[Before-and-after object lists]
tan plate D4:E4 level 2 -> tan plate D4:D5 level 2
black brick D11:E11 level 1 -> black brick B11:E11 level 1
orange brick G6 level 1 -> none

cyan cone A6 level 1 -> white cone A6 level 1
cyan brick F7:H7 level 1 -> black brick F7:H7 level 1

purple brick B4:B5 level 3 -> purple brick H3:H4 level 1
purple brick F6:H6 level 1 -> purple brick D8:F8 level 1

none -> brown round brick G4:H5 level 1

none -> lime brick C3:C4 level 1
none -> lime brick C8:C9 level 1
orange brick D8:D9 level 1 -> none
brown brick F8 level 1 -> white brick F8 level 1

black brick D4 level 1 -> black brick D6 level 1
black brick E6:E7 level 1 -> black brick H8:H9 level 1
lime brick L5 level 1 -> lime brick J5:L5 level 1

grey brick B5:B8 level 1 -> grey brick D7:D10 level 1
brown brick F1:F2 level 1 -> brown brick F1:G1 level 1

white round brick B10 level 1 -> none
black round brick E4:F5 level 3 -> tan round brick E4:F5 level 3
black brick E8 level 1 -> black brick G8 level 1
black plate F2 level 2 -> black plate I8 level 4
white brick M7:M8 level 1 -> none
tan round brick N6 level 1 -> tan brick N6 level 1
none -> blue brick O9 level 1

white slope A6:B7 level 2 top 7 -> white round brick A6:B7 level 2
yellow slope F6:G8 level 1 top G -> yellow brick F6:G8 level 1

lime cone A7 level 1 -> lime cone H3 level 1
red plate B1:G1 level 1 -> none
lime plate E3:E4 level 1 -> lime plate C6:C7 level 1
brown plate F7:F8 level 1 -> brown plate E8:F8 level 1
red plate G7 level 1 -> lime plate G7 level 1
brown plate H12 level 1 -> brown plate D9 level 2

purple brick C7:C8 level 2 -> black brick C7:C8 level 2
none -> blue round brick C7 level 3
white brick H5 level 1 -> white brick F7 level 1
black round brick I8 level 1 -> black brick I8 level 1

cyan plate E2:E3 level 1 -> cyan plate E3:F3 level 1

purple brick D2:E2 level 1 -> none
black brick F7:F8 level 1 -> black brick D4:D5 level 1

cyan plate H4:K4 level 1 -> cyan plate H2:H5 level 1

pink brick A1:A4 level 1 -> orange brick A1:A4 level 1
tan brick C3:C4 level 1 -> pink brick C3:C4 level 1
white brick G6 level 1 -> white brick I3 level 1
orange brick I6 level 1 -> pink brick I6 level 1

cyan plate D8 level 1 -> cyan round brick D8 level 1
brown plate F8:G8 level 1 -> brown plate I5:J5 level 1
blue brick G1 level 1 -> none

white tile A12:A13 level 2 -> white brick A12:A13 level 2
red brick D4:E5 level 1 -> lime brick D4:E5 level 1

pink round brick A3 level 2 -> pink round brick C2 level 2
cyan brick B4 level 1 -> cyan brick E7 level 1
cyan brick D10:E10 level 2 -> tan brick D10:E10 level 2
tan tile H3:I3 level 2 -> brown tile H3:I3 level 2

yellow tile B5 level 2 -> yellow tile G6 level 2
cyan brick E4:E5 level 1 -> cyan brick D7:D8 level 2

» **EXERCISE**: Give again, exactly as written, the lines running from the first line of the data above through the line that contains "cyan brick F7:H7".

» **WRITTEN SOLUTION**:
tan plate D4:E4 level 2 -> tan plate D4:D5 level 2
black brick D11:E11 level 1 -> black brick B11:E11 level 1
orange brick G6 level 1 -> none

cyan cone A6 level 1 -> white cone A6 level 1
cyan brick F7:H7 level 1 -> black brick F7:H7 level 1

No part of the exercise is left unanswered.